# WRITTEN TASK:
Pictures stay out; everything else in the records below gets copied exactly.

# AVAILABLE DATA:
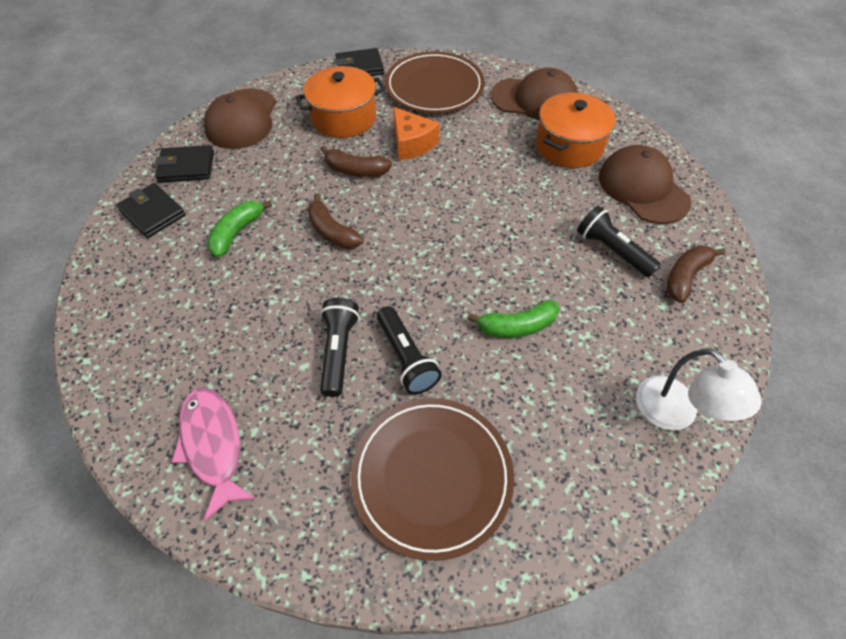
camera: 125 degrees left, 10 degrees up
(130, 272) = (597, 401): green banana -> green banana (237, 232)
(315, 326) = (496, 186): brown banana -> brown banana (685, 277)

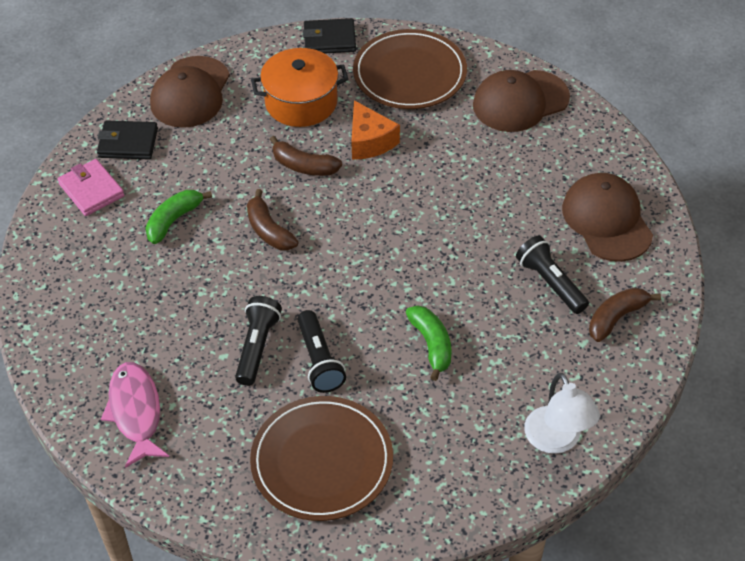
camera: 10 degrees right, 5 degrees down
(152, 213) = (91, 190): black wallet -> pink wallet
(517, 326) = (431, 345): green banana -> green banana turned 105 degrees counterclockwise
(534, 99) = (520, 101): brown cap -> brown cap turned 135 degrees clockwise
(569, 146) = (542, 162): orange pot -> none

# ANSWER SPACE:
camera: 125 degrees left, 10 degrees up
(130, 272) = (597, 401): green banana -> green banana (237, 232)
(315, 326) = (496, 186): brown banana -> brown banana (685, 277)

camera: 10 degrees right, 5 degrees down
(152, 213) = (91, 190): black wallet -> pink wallet
(517, 326) = (431, 345): green banana -> green banana turned 105 degrees counterclockwise
(534, 99) = (520, 101): brown cap -> brown cap turned 135 degrees clockwise
(569, 146) = (542, 162): orange pot -> none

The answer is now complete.